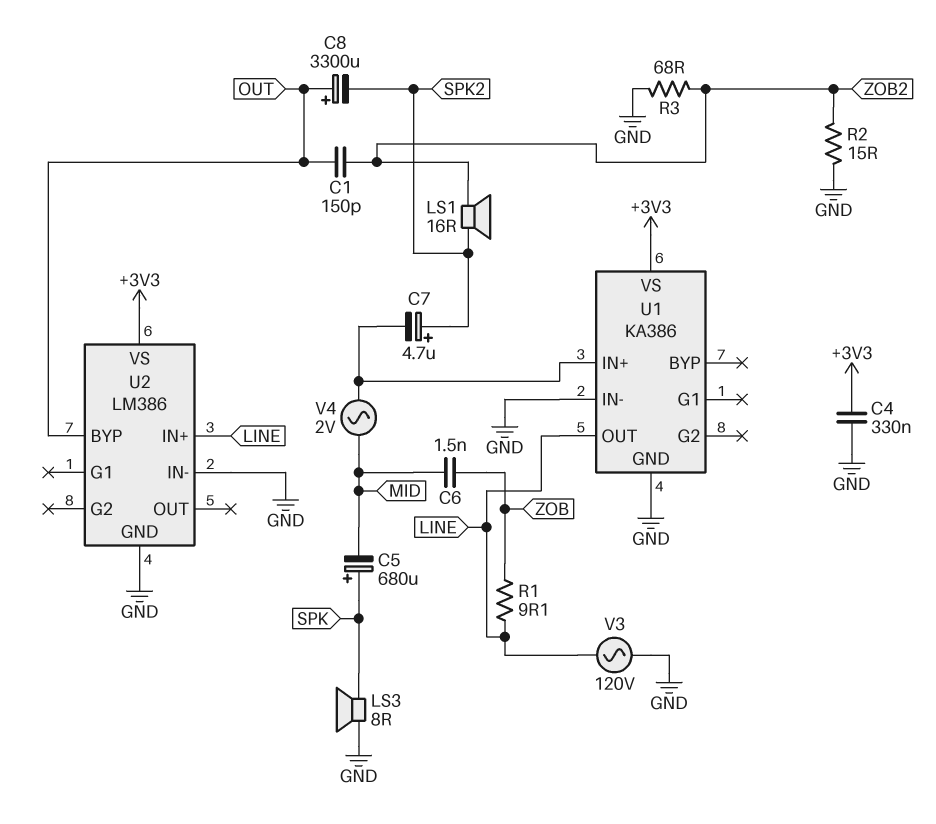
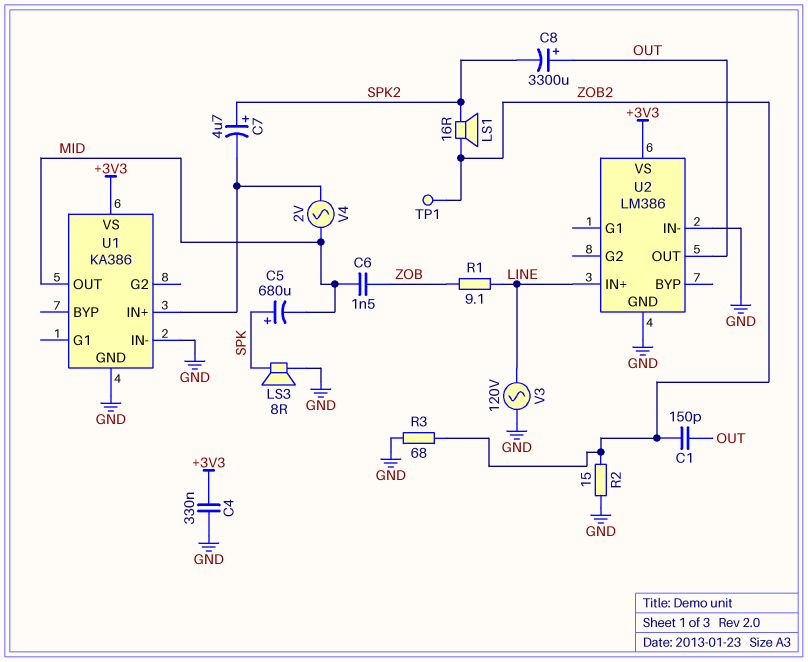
TP1: none -> test point (ZOB2)
U1 pin OUT: LINE -> MID
U2 pin BYP: OUT -> none
U2 pin OUT: none -> OUT

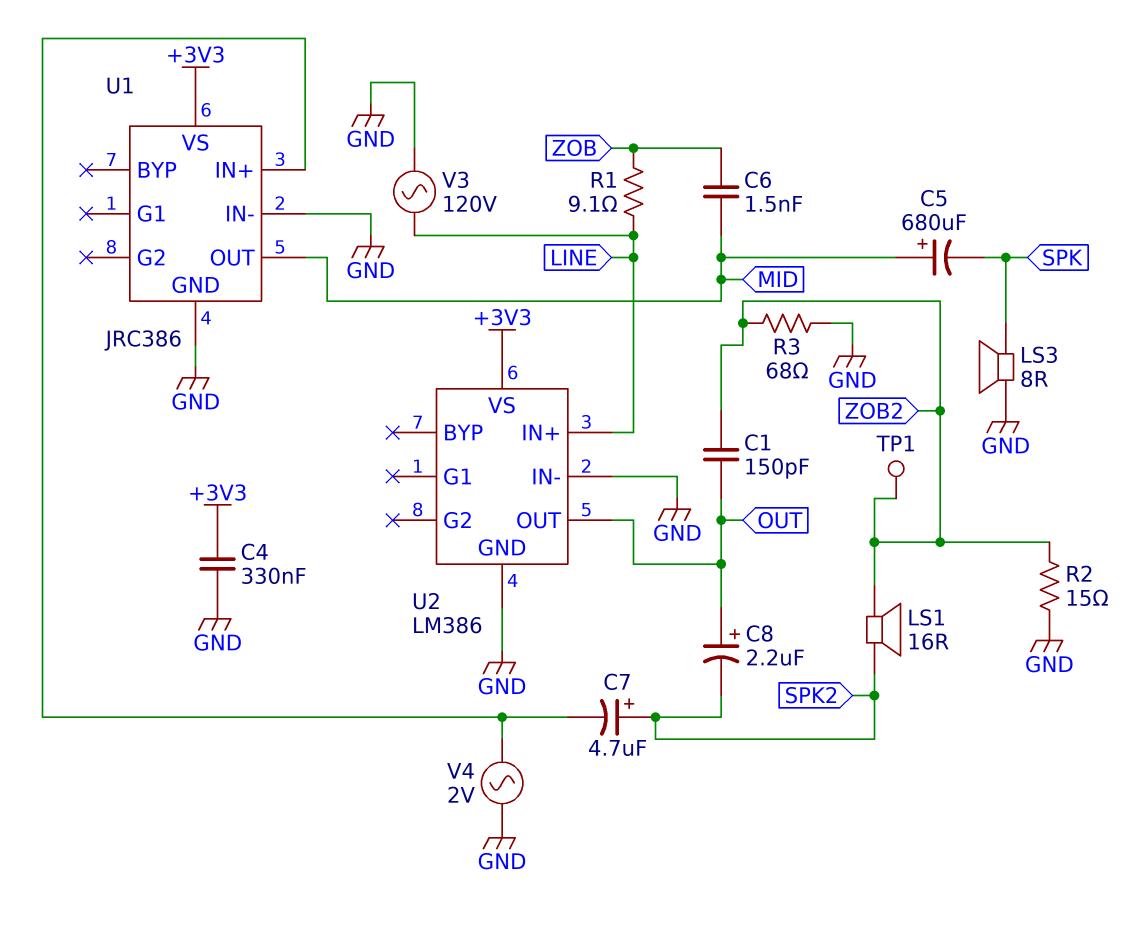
C5: 680uF (plus SPK, minus MID) -> 680uF (plus MID, minus SPK)
C8: 3300uF (plus OUT, minus SPK2) -> 2.2uF (plus OUT, minus SPK2)
U1: KA386 -> JRC386
V4: AC 2V (MID, U1/IN+) -> AC 2V (GND, U1/IN+)

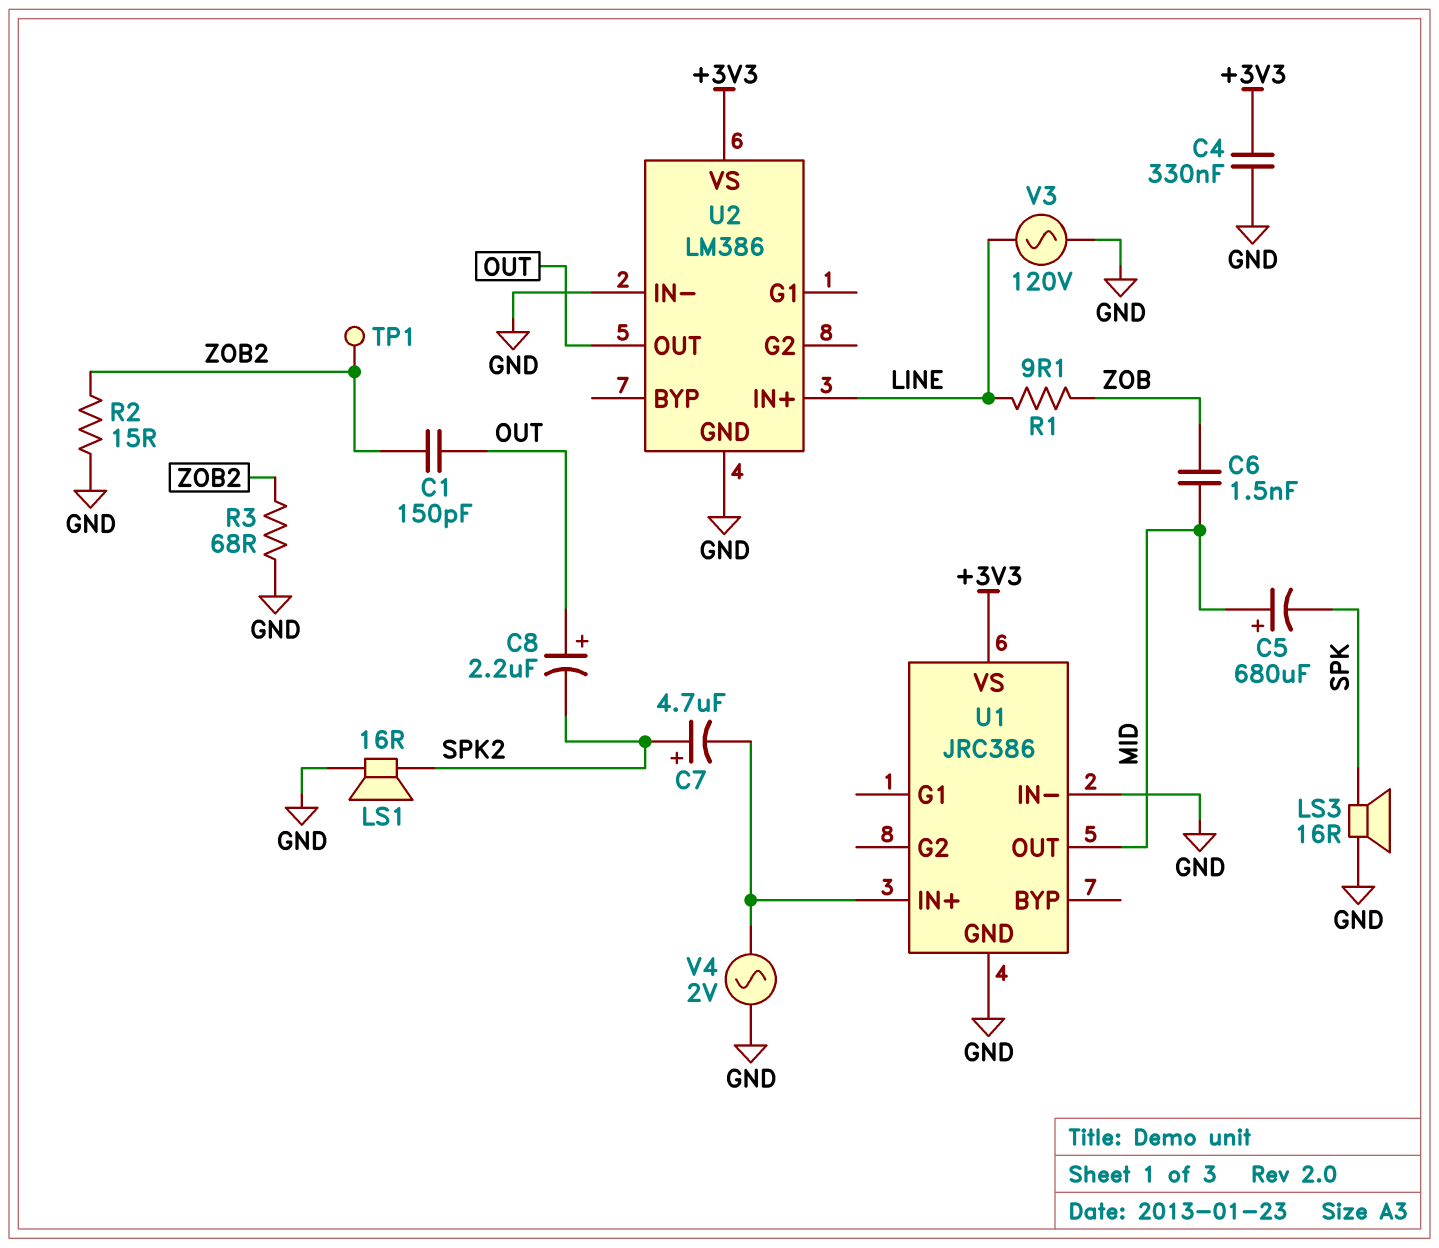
LS1: speaker 16R (SPK2, ZOB2) -> speaker 16R (GND, SPK2)
LS3: speaker 8R (GND, SPK) -> speaker 16R (GND, SPK)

§ **Exercise details**
Images are to be left out when the records above are written out again exactly.

§ **Result for this exercise**
TP1: none -> test point (ZOB2)
U1 pin OUT: LINE -> MID
U2 pin BYP: OUT -> none
U2 pin OUT: none -> OUT

C5: 680uF (plus SPK, minus MID) -> 680uF (plus MID, minus SPK)
C8: 3300uF (plus OUT, minus SPK2) -> 2.2uF (plus OUT, minus SPK2)
U1: KA386 -> JRC386
V4: AC 2V (MID, U1/IN+) -> AC 2V (GND, U1/IN+)

LS1: speaker 16R (SPK2, ZOB2) -> speaker 16R (GND, SPK2)
LS3: speaker 8R (GND, SPK) -> speaker 16R (GND, SPK)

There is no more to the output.